··· Records to process

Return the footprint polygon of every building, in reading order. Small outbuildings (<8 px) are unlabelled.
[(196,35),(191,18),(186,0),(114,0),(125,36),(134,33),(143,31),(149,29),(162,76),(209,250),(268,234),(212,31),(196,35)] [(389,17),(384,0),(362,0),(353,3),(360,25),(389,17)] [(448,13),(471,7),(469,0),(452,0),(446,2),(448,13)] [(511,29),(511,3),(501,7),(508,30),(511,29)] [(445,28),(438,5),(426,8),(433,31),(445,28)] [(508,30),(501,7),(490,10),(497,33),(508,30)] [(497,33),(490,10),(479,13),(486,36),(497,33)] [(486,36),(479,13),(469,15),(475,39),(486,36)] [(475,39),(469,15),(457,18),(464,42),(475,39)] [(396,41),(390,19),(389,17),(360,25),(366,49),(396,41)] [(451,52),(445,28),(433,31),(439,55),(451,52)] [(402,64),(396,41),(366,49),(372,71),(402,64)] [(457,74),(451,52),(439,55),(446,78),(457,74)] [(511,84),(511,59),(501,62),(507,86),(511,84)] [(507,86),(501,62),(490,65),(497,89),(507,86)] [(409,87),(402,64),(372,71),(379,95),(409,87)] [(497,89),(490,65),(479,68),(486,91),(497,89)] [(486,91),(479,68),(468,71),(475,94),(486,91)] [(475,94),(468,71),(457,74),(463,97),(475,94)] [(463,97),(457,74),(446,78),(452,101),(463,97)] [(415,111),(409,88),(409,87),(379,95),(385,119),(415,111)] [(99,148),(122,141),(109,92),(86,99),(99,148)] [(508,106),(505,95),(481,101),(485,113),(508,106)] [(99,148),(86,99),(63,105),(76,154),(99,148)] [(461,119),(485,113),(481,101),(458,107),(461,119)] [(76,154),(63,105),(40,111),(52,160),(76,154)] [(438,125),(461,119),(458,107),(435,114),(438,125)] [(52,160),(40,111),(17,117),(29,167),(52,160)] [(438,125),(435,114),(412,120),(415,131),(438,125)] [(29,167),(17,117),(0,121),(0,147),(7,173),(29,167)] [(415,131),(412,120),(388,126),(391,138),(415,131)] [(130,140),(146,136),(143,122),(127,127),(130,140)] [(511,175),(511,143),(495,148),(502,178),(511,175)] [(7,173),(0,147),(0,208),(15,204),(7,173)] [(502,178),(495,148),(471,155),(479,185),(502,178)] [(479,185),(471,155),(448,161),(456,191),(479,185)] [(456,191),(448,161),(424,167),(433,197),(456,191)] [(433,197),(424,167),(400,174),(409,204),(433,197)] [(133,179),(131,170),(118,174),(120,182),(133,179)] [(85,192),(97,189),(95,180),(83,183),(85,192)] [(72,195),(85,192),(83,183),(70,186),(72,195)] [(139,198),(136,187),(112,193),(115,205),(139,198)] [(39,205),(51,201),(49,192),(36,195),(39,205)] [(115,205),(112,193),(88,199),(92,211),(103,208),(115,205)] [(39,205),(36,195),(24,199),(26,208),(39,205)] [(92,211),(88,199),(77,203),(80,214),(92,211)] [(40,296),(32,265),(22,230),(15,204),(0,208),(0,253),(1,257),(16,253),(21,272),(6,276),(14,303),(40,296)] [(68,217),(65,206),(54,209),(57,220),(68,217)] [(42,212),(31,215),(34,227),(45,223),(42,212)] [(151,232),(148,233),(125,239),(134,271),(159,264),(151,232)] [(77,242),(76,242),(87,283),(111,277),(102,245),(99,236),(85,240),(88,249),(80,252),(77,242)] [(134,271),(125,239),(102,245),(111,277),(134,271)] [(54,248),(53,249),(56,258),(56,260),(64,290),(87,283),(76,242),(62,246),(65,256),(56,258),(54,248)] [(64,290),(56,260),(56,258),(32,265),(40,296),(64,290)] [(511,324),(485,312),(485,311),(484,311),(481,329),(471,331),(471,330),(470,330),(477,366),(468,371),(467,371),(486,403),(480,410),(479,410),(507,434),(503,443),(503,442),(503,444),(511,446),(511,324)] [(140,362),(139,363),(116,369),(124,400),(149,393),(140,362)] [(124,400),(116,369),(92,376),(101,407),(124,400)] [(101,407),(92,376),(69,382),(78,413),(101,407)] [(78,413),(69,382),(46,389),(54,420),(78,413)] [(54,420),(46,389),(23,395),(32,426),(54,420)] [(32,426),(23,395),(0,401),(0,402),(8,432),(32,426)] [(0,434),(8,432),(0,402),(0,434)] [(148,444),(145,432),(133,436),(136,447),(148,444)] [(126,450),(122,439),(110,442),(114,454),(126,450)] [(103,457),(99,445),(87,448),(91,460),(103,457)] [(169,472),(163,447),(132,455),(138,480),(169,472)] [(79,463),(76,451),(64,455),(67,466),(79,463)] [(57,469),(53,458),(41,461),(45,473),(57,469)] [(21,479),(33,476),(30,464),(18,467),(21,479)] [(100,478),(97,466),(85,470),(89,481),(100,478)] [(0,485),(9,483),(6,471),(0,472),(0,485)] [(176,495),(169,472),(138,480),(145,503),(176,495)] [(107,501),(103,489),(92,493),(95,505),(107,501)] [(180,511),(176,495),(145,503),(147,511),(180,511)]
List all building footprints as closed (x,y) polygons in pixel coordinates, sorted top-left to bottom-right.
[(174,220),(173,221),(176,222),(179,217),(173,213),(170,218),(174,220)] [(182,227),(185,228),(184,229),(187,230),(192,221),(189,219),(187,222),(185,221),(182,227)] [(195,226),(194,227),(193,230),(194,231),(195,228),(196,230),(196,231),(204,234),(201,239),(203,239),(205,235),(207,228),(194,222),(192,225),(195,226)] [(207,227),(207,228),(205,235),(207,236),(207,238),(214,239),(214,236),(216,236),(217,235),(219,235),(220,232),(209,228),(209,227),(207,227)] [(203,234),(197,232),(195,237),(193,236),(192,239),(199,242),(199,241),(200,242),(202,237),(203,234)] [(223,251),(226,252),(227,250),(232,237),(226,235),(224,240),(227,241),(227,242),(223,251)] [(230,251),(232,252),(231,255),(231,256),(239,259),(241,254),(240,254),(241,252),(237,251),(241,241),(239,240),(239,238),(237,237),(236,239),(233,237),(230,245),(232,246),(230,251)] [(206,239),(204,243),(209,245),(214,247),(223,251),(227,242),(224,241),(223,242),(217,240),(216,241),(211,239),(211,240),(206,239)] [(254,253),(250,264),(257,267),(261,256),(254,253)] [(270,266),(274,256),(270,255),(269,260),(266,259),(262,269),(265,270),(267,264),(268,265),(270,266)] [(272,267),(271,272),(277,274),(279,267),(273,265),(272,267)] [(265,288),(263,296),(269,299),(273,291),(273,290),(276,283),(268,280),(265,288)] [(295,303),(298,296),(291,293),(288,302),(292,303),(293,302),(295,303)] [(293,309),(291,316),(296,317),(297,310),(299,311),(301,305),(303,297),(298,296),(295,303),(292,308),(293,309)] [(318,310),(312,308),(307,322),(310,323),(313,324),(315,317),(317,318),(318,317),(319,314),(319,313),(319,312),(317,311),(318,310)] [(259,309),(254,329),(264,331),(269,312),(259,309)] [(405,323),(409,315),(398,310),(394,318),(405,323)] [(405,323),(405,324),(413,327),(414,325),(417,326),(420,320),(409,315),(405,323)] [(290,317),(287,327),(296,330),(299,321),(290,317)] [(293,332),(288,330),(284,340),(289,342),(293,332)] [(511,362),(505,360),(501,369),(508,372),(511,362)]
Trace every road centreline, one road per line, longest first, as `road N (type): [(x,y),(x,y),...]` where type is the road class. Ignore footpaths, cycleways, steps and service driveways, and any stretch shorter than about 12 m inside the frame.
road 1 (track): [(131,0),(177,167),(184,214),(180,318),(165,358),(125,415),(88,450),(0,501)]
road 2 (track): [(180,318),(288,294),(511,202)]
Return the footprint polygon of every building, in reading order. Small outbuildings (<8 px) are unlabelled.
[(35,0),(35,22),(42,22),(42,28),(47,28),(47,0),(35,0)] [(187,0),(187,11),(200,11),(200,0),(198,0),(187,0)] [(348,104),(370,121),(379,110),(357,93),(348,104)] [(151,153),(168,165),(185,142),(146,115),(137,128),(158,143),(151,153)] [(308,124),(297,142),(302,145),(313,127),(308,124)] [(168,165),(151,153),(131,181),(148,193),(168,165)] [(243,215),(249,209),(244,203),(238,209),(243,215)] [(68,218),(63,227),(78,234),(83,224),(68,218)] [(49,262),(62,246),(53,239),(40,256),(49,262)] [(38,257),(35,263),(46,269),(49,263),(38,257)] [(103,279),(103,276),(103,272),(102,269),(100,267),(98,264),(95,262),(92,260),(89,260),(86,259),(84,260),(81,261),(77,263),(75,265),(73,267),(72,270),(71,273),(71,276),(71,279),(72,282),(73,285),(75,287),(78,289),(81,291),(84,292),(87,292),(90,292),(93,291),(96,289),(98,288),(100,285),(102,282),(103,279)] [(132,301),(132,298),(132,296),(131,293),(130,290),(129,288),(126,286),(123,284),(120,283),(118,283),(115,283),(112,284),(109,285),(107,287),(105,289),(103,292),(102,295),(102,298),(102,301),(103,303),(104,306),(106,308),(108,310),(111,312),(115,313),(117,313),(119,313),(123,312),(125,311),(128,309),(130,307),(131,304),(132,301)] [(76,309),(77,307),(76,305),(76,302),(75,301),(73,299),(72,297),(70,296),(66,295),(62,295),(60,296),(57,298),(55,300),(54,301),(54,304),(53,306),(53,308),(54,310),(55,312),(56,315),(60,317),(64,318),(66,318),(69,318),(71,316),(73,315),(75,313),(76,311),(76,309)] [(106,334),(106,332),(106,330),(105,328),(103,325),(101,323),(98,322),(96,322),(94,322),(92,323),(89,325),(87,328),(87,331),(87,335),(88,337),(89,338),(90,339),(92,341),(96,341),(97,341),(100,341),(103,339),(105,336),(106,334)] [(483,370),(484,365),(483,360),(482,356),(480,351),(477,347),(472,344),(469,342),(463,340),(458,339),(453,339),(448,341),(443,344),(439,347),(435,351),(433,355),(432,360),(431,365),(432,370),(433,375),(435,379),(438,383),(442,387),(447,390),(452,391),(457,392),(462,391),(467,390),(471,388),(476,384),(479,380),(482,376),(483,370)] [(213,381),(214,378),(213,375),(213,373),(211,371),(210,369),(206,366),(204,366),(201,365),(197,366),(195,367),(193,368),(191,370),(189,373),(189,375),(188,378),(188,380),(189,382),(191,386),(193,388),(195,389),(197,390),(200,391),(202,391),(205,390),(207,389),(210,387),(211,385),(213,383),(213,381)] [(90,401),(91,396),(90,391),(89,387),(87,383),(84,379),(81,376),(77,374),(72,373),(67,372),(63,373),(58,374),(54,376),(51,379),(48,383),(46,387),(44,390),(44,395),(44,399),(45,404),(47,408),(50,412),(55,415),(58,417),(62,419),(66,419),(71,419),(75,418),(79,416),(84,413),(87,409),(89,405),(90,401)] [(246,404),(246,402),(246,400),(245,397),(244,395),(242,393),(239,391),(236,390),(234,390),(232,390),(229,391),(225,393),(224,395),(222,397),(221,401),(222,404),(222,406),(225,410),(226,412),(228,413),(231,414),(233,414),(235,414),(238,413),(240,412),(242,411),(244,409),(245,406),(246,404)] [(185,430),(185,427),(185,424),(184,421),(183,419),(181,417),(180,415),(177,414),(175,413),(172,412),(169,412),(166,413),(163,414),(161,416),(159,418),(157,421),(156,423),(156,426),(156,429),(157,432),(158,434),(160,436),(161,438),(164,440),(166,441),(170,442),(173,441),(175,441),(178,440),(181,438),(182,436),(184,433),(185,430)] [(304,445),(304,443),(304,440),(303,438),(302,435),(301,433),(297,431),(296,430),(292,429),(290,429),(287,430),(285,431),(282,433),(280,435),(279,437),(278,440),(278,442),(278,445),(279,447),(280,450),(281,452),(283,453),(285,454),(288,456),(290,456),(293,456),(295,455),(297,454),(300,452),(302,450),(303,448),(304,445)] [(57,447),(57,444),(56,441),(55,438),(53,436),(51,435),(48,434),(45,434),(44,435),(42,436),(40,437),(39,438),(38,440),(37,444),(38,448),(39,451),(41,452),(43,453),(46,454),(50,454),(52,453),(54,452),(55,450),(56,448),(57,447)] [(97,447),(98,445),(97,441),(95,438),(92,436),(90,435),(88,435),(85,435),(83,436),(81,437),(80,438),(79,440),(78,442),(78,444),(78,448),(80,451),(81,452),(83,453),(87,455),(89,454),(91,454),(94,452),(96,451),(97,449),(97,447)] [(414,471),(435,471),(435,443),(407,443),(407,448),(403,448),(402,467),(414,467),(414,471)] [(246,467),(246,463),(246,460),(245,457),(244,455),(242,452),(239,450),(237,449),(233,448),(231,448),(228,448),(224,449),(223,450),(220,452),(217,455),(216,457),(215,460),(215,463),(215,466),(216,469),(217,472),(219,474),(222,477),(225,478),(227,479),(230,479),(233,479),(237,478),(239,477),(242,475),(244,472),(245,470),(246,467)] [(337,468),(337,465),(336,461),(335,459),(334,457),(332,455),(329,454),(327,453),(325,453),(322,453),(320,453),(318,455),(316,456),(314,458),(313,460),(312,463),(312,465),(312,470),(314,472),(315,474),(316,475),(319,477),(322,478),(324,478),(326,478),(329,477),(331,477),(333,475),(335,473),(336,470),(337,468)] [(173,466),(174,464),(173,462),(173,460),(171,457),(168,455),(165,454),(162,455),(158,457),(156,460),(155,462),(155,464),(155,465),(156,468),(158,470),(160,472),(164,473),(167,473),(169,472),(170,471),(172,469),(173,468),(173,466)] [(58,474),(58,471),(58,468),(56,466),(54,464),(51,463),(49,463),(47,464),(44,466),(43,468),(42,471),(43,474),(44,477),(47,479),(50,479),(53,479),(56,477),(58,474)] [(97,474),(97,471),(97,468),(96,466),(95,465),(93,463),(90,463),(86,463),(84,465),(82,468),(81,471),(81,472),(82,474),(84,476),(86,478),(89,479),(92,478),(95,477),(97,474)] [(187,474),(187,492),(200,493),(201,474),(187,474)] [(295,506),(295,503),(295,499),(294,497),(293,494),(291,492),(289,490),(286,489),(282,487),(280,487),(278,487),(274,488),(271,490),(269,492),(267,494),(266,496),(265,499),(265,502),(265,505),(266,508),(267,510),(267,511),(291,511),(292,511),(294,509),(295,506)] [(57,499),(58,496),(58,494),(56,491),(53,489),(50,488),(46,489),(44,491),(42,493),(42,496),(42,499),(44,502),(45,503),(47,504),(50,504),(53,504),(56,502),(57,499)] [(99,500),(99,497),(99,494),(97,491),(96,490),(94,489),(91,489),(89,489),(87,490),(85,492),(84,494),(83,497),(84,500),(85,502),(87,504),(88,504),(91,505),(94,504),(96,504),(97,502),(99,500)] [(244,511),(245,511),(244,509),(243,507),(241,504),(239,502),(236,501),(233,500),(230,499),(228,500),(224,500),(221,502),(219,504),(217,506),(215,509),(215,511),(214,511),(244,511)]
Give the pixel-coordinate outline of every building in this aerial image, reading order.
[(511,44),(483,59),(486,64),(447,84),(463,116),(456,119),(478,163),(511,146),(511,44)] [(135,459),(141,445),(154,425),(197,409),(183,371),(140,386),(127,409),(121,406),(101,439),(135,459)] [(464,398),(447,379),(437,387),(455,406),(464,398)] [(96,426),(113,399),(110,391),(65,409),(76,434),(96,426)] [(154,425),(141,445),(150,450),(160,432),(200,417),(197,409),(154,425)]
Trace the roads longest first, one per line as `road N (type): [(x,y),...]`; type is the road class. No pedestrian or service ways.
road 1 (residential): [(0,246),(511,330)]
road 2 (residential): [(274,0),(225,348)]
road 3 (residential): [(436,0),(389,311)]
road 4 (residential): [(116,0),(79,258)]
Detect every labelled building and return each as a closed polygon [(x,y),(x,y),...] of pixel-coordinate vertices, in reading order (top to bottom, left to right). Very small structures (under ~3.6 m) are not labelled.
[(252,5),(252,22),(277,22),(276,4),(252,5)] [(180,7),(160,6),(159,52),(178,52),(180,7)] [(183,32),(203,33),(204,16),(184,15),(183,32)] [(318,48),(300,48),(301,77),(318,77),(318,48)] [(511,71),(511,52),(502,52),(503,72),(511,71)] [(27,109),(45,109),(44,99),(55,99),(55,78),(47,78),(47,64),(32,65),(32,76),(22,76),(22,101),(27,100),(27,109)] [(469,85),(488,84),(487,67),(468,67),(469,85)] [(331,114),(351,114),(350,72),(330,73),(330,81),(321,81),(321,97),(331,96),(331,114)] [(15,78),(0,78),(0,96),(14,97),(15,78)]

······

Set task. List every line of the records above that contains the word "residential", matching case exactly.

Result.
road 1 (residential): [(0,246),(511,330)]
road 2 (residential): [(274,0),(225,348)]
road 3 (residential): [(436,0),(389,311)]
road 4 (residential): [(116,0),(79,258)]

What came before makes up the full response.